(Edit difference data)
* * * *

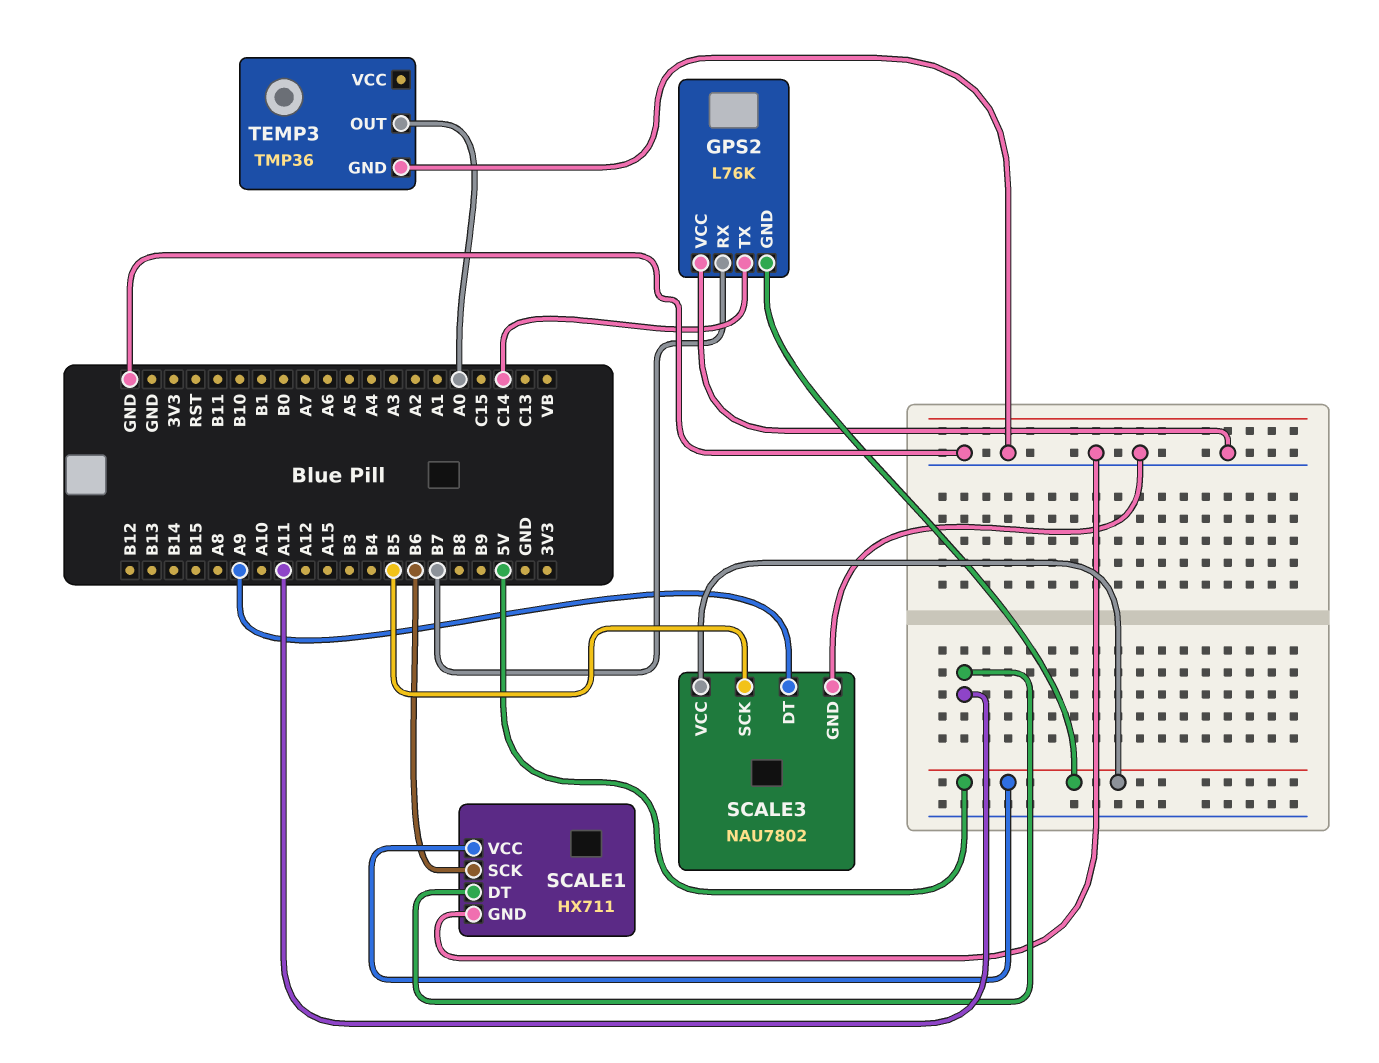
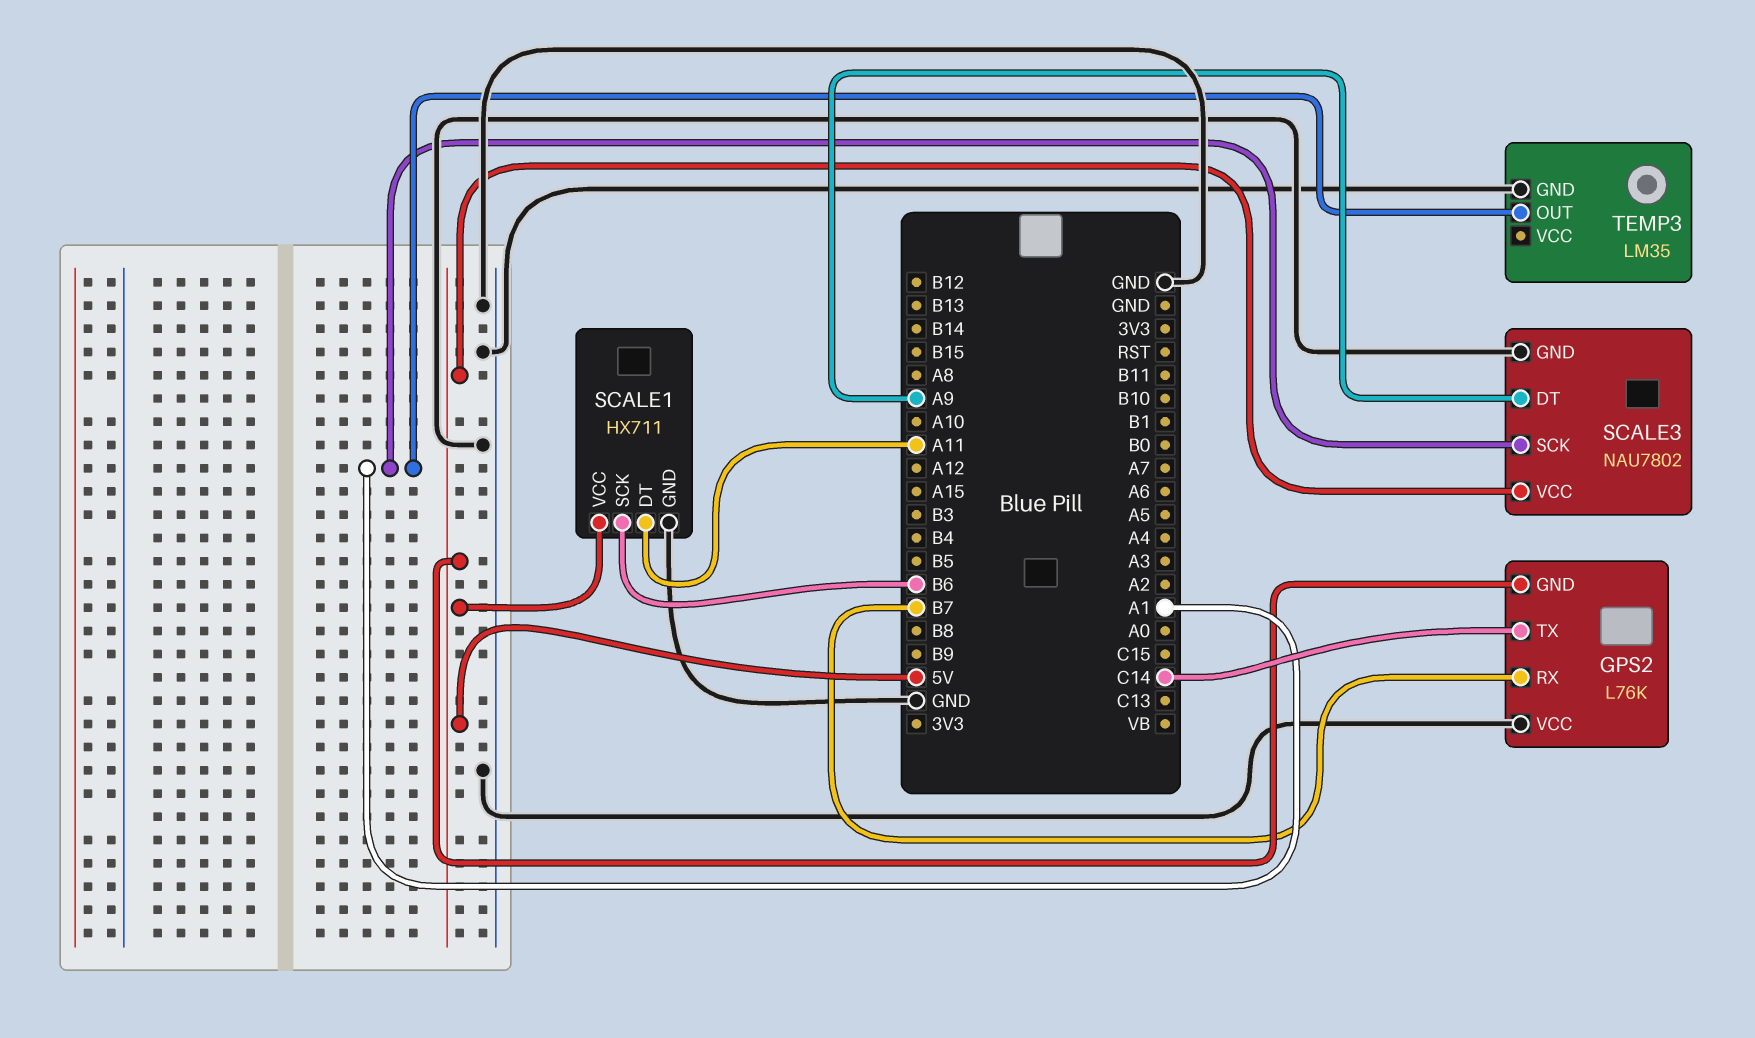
SCALE3 pin SCK: B5 -> A1
TEMP3: TMP36 -> LM35
TEMP3 pin OUT: A0 -> A1

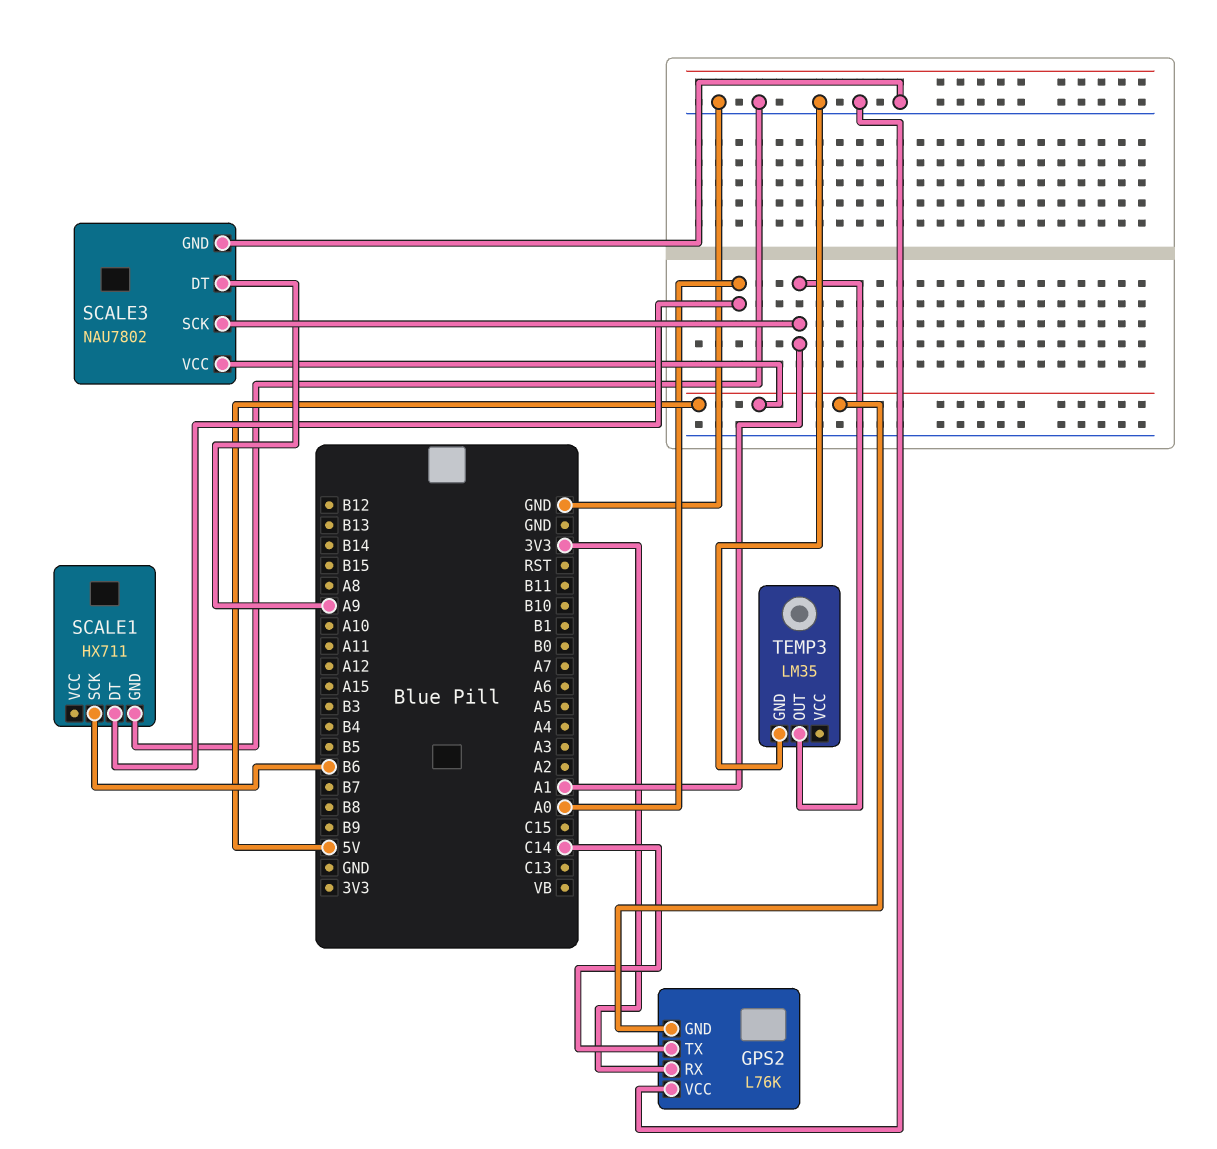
GPS2 pin RX: B7 -> 3V3
SCALE1 pin DT: A11 -> A0
SCALE1 pin VCC: 5V -> none

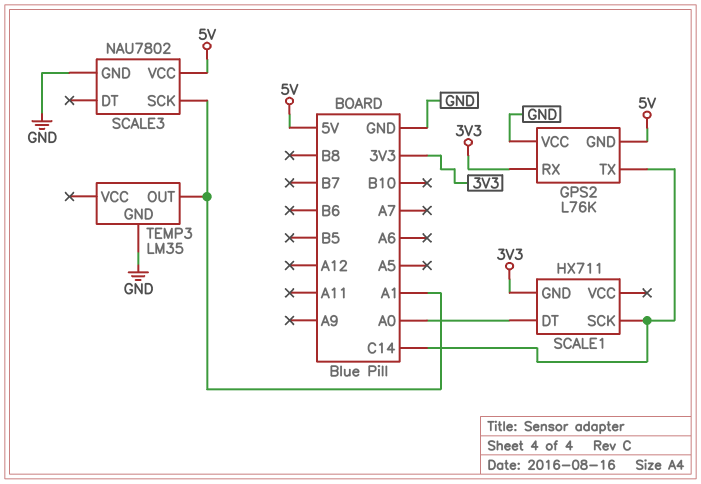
SCALE1 pin GND: GND -> 3V3
SCALE1 pin SCK: B6 -> C14
SCALE3 pin DT: A9 -> none

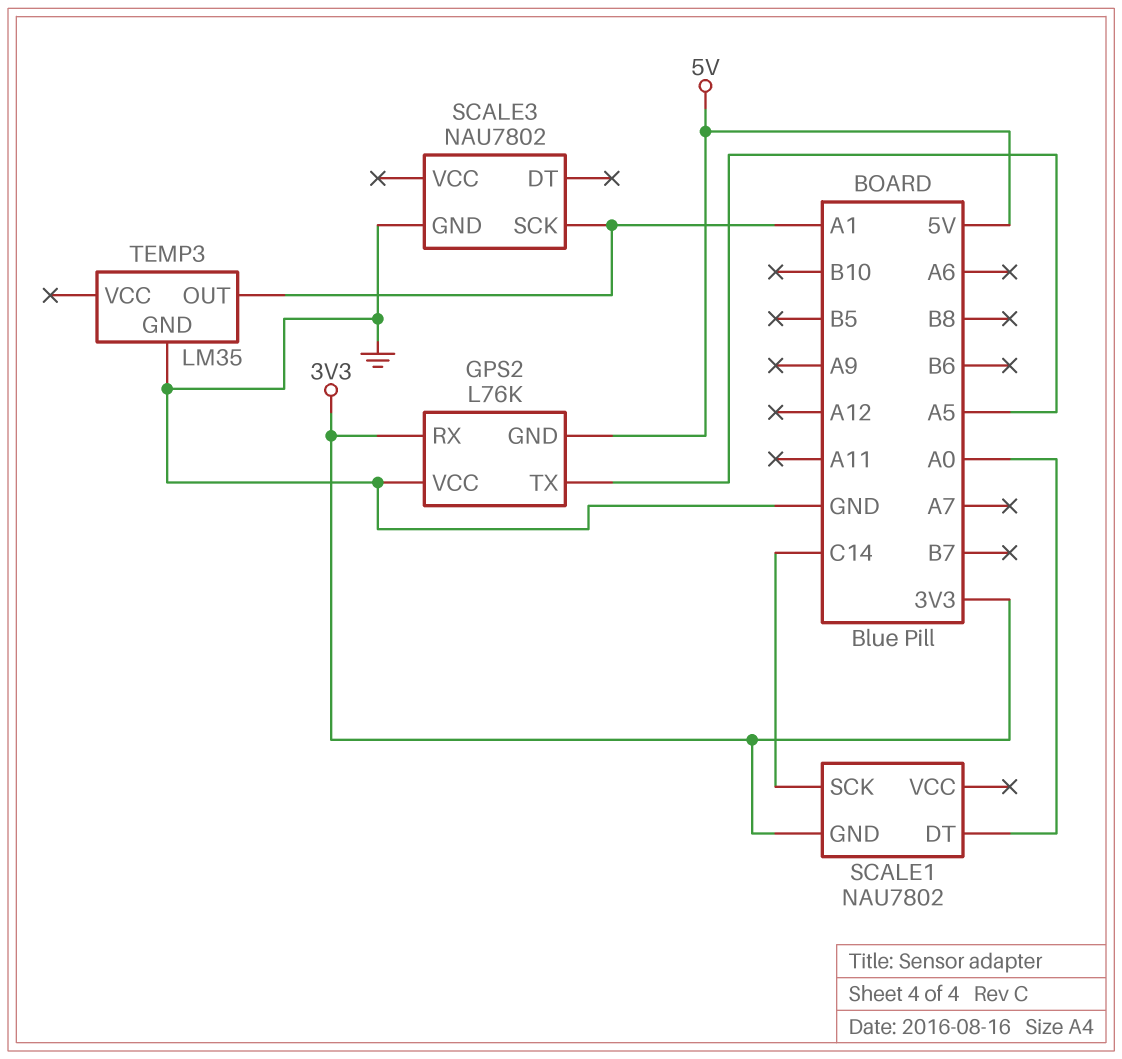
GPS2 pin TX: C14 -> A5
SCALE1: HX711 -> NAU7802
SCALE3 pin VCC: 5V -> none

* * * *

For this exercise, return every line from the data that holds the string "none".

SCALE1 pin VCC: 5V -> none
SCALE3 pin DT: A9 -> none
SCALE3 pin VCC: 5V -> none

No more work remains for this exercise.